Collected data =
++++++++

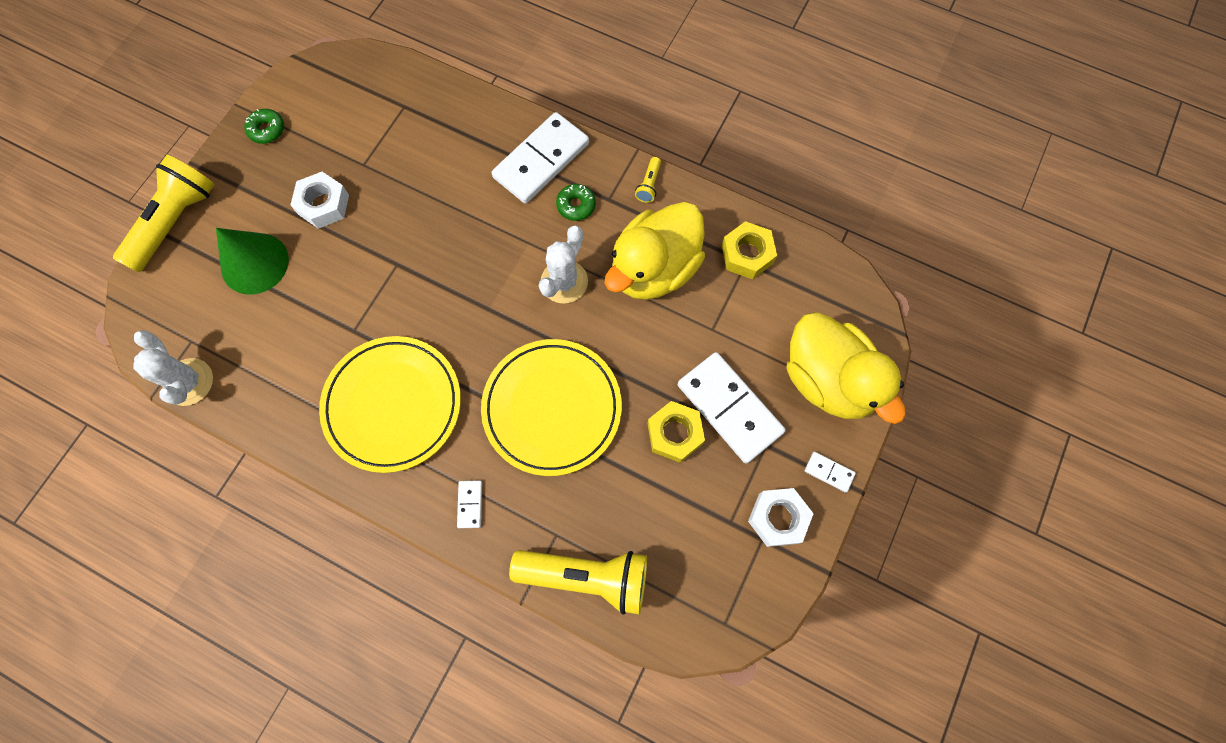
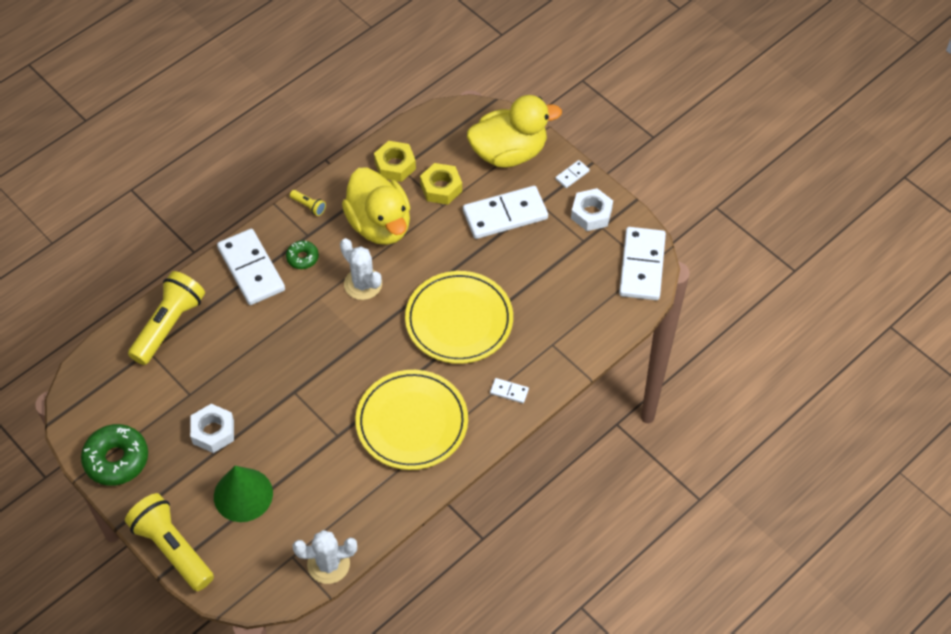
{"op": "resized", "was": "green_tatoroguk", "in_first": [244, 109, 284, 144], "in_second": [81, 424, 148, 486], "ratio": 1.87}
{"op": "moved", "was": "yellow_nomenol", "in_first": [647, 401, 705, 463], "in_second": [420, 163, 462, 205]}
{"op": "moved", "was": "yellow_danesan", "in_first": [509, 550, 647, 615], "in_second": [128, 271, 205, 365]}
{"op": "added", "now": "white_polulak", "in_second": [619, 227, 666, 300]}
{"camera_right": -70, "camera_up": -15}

++++++++

ASSIGNMENT = All lines above are to be restated word for word, with pictures excluded.

EXERCISE RESPONSE =
{"op": "resized", "was": "green_tatoroguk", "in_first": [244, 109, 284, 144], "in_second": [81, 424, 148, 486], "ratio": 1.87}
{"op": "moved", "was": "yellow_nomenol", "in_first": [647, 401, 705, 463], "in_second": [420, 163, 462, 205]}
{"op": "moved", "was": "yellow_danesan", "in_first": [509, 550, 647, 615], "in_second": [128, 271, 205, 365]}
{"op": "added", "now": "white_polulak", "in_second": [619, 227, 666, 300]}
{"camera_right": -70, "camera_up": -15}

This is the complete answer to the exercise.